== Task requirements ==
Produce a verbatim copy of the data below that contains no pictures.
◇ ◇ ◇ ◇ ◇ ◇ ◇
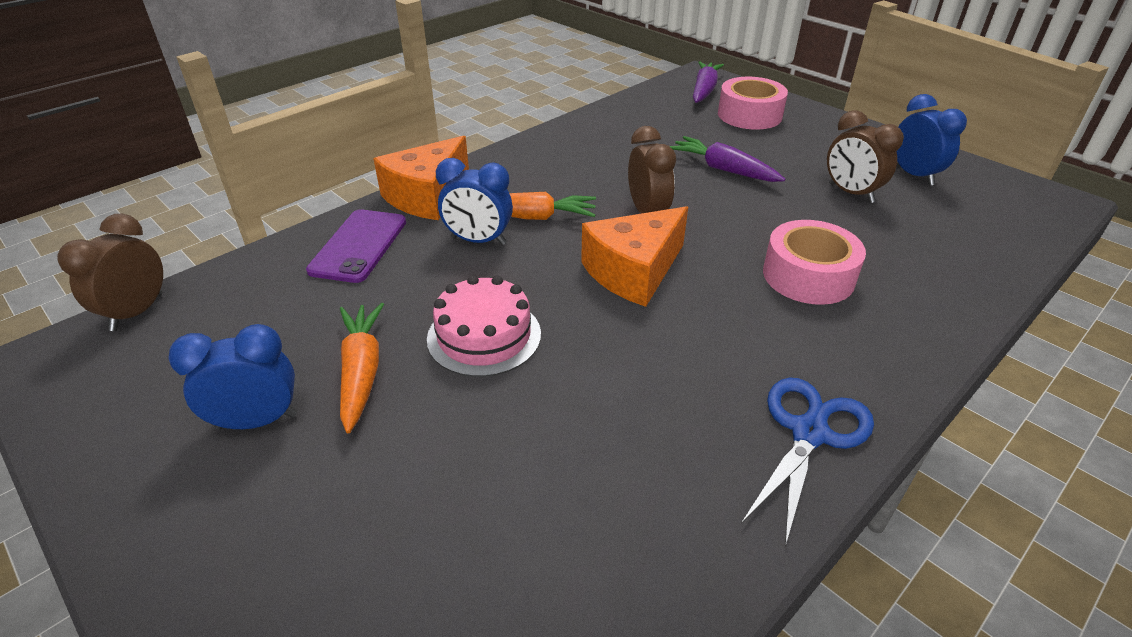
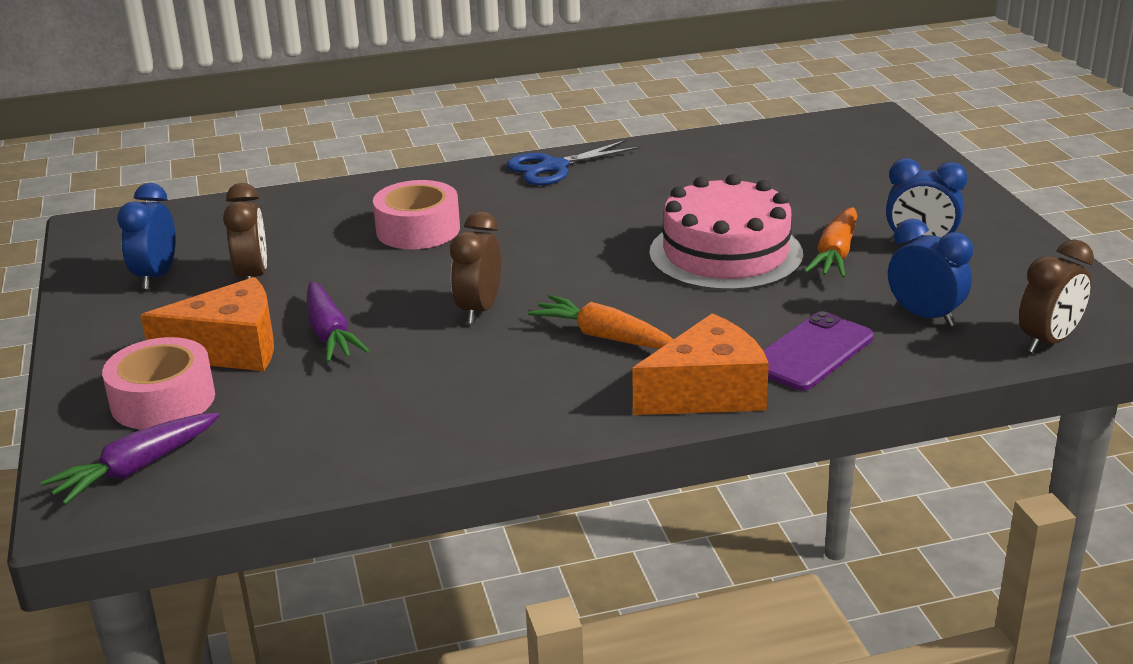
camera: 150 degrees left, 10 degrees down
pink cake [427,275,541,377] -> pink cake [649,174,803,291], size x1.52
blue clock [436,158,513,245] -> blue clock moved to [888,219,973,327]
orange cheese [581,206,688,307] -> orange cheese moved to [140,277,274,371]

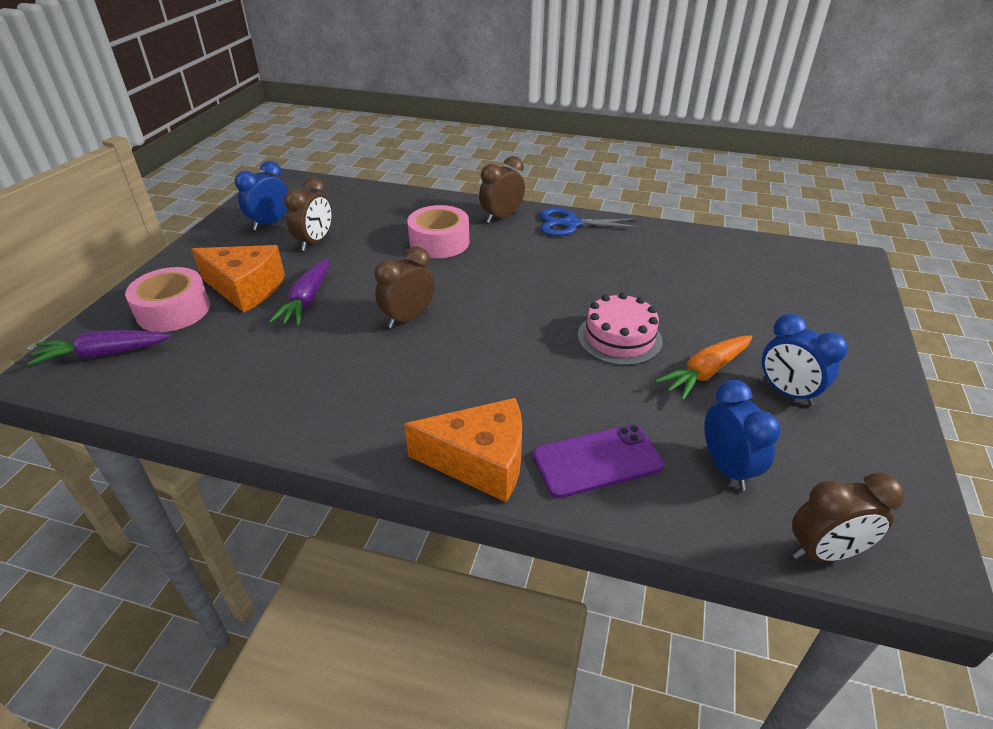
camera: 30 degrees right, 10 degrees up
orange carrot [528,295,674,349] -> none
pink cake [649,174,803,291] -> pink cake [578,292,663,365], size x0.66
none -> brown clock [479,156,525,223]

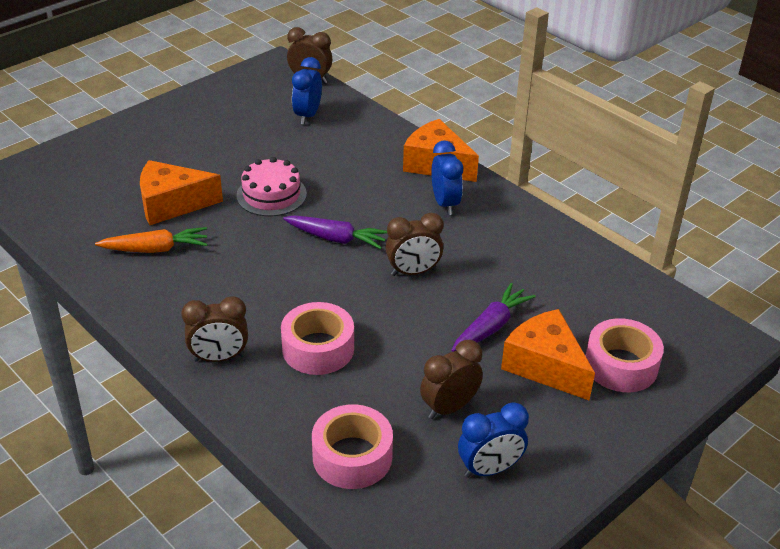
camera: 150 degrees left, 0 degrees up
purple carrot [27,330,171,365] -> purple carrot moved to [283,215,387,249]
purple phone [533,424,664,498] -> none
blue scissors [540,208,643,236] -> none
orange carrot [655,335,753,400] -> orange carrot moved to [95,227,208,253]
blue clock [762,314,848,406] -> blue clock moved to [431,140,463,215]
none -> orange cheese [140,160,223,225]
none -> pink tape [312,404,393,489]

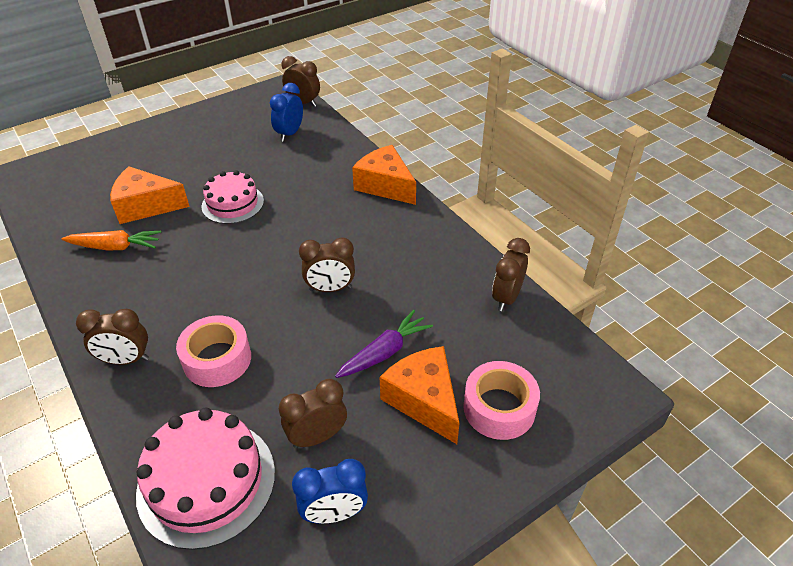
camera: 10 degrees right, 5 degrees up
purple carrot [283,215,387,249] -> none
pink tape [312,404,393,489] -> pink cake [136,408,275,550]
blue clock [431,140,463,215] -> none
none -> brown clock [492,238,530,311]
◇ ◇ ◇ ◇ ◇ ◇ ◇
== Written solution ==
camera: 150 degrees left, 10 degrees down
pink cake [427,275,541,377] -> pink cake [649,174,803,291], size x1.52
blue clock [436,158,513,245] -> blue clock moved to [888,219,973,327]
orange cheese [581,206,688,307] -> orange cheese moved to [140,277,274,371]

camera: 30 degrees right, 10 degrees up
orange carrot [528,295,674,349] -> none
pink cake [649,174,803,291] -> pink cake [578,292,663,365], size x0.66
none -> brown clock [479,156,525,223]

camera: 150 degrees left, 0 degrees up
purple carrot [27,330,171,365] -> purple carrot moved to [283,215,387,249]
purple phone [533,424,664,498] -> none
blue scissors [540,208,643,236] -> none
orange carrot [655,335,753,400] -> orange carrot moved to [95,227,208,253]
blue clock [762,314,848,406] -> blue clock moved to [431,140,463,215]
none -> orange cheese [140,160,223,225]
none -> pink tape [312,404,393,489]

camera: 10 degrees right, 5 degrees up
purple carrot [283,215,387,249] -> none
pink tape [312,404,393,489] -> pink cake [136,408,275,550]
blue clock [431,140,463,215] -> none
none -> brown clock [492,238,530,311]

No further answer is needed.